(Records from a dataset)
——————————
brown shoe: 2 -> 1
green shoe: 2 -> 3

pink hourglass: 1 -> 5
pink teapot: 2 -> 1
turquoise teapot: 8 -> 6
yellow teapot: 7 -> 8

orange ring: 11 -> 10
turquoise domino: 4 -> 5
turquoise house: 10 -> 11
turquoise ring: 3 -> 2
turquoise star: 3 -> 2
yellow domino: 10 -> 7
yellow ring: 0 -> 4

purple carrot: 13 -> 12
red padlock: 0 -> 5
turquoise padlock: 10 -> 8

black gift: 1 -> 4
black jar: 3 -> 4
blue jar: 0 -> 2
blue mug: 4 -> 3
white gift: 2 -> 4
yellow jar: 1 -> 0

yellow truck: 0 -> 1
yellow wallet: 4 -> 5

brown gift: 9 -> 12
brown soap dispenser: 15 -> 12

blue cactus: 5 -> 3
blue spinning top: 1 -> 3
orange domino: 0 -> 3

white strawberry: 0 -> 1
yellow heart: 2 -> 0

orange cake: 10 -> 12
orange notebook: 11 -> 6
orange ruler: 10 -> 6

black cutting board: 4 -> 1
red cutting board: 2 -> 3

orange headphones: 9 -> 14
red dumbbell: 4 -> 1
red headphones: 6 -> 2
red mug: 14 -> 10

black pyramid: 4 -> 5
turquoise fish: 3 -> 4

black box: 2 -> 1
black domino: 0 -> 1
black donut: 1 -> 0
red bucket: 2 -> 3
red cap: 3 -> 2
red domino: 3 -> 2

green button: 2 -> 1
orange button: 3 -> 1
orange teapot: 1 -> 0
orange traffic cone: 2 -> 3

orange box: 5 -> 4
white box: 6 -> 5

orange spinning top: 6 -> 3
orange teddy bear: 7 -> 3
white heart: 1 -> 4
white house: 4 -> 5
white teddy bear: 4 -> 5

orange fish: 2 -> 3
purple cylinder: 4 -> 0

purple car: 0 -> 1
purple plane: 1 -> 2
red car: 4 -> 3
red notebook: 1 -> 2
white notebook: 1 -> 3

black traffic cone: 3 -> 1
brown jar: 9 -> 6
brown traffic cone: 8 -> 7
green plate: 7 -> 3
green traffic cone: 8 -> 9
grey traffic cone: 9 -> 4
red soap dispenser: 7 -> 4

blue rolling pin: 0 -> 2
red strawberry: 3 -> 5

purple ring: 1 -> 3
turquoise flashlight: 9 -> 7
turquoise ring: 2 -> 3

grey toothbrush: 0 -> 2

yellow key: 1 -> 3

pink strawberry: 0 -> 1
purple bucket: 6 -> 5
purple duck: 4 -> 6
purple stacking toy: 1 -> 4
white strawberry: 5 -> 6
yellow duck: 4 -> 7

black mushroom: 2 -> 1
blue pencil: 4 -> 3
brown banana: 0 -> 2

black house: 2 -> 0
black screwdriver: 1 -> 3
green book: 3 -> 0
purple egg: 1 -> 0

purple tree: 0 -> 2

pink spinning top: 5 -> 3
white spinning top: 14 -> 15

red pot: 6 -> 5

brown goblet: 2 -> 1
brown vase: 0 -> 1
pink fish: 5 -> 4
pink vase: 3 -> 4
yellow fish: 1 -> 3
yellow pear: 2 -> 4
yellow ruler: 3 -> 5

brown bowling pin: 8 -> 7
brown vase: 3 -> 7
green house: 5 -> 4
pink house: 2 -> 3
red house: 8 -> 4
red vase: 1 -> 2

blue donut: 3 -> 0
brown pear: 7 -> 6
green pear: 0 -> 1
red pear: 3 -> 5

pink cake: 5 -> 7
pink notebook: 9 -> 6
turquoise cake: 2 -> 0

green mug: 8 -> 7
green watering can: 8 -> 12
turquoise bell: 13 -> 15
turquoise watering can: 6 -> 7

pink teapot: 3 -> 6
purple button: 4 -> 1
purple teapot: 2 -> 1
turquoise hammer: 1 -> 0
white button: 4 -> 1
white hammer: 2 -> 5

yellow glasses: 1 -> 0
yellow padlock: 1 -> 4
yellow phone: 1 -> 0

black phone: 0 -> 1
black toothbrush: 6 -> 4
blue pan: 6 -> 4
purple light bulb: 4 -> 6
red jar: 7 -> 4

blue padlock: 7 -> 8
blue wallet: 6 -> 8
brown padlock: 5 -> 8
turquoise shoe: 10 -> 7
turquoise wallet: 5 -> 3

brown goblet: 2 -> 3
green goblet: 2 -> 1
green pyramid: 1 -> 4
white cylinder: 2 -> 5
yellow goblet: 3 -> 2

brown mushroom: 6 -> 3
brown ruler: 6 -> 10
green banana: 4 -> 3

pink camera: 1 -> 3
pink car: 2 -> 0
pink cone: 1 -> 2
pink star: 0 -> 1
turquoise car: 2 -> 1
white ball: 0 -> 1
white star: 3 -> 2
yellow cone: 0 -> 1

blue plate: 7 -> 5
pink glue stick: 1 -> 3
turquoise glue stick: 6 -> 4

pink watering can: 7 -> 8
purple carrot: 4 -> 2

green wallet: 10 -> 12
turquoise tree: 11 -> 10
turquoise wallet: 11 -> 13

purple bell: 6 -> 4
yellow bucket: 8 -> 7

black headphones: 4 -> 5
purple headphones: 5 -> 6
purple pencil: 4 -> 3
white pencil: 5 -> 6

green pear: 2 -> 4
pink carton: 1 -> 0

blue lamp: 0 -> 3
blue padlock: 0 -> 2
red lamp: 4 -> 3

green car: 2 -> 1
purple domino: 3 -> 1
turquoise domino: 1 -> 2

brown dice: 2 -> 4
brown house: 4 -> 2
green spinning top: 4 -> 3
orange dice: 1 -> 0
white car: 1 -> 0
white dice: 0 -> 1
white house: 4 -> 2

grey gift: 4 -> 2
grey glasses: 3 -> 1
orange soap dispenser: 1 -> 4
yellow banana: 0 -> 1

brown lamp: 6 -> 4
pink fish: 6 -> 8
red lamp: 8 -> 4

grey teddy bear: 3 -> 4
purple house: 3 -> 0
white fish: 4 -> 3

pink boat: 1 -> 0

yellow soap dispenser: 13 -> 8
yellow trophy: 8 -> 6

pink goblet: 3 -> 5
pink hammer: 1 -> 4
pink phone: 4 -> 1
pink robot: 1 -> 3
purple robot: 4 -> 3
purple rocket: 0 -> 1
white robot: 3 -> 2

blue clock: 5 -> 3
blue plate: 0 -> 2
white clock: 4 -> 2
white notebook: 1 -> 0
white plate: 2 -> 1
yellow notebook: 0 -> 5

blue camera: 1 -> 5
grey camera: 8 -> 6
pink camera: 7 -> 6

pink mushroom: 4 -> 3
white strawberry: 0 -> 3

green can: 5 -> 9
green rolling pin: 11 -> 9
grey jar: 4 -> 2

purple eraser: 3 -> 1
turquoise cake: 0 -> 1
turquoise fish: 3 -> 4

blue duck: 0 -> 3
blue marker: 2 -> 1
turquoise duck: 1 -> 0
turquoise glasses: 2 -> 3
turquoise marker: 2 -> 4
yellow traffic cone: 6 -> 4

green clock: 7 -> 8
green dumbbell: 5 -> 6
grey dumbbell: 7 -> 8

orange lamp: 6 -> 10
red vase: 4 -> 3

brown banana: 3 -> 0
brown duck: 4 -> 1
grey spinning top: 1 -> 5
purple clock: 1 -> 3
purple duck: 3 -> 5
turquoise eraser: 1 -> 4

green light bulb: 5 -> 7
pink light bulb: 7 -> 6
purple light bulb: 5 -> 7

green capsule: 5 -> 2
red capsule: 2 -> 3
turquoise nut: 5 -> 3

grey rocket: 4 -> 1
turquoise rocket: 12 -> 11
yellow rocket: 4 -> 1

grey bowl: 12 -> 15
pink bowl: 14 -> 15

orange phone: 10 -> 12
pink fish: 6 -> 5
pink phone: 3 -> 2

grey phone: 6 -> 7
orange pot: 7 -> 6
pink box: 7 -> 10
——————————
What the exercise asks
For this task, write out exactly the lines of the entries above, starting at the line with "green spinning top: 4 -> 3" and ending at the line with "turquoise nut: 5 -> 3", both included, and no others.

Written solution
green spinning top: 4 -> 3
orange dice: 1 -> 0
white car: 1 -> 0
white dice: 0 -> 1
white house: 4 -> 2

grey gift: 4 -> 2
grey glasses: 3 -> 1
orange soap dispenser: 1 -> 4
yellow banana: 0 -> 1

brown lamp: 6 -> 4
pink fish: 6 -> 8
red lamp: 8 -> 4

grey teddy bear: 3 -> 4
purple house: 3 -> 0
white fish: 4 -> 3

pink boat: 1 -> 0

yellow soap dispenser: 13 -> 8
yellow trophy: 8 -> 6

pink goblet: 3 -> 5
pink hammer: 1 -> 4
pink phone: 4 -> 1
pink robot: 1 -> 3
purple robot: 4 -> 3
purple rocket: 0 -> 1
white robot: 3 -> 2

blue clock: 5 -> 3
blue plate: 0 -> 2
white clock: 4 -> 2
white notebook: 1 -> 0
white plate: 2 -> 1
yellow notebook: 0 -> 5

blue camera: 1 -> 5
grey camera: 8 -> 6
pink camera: 7 -> 6

pink mushroom: 4 -> 3
white strawberry: 0 -> 3

green can: 5 -> 9
green rolling pin: 11 -> 9
grey jar: 4 -> 2

purple eraser: 3 -> 1
turquoise cake: 0 -> 1
turquoise fish: 3 -> 4

blue duck: 0 -> 3
blue marker: 2 -> 1
turquoise duck: 1 -> 0
turquoise glasses: 2 -> 3
turquoise marker: 2 -> 4
yellow traffic cone: 6 -> 4

green clock: 7 -> 8
green dumbbell: 5 -> 6
grey dumbbell: 7 -> 8

orange lamp: 6 -> 10
red vase: 4 -> 3

brown banana: 3 -> 0
brown duck: 4 -> 1
grey spinning top: 1 -> 5
purple clock: 1 -> 3
purple duck: 3 -> 5
turquoise eraser: 1 -> 4

green light bulb: 5 -> 7
pink light bulb: 7 -> 6
purple light bulb: 5 -> 7

green capsule: 5 -> 2
red capsule: 2 -> 3
turquoise nut: 5 -> 3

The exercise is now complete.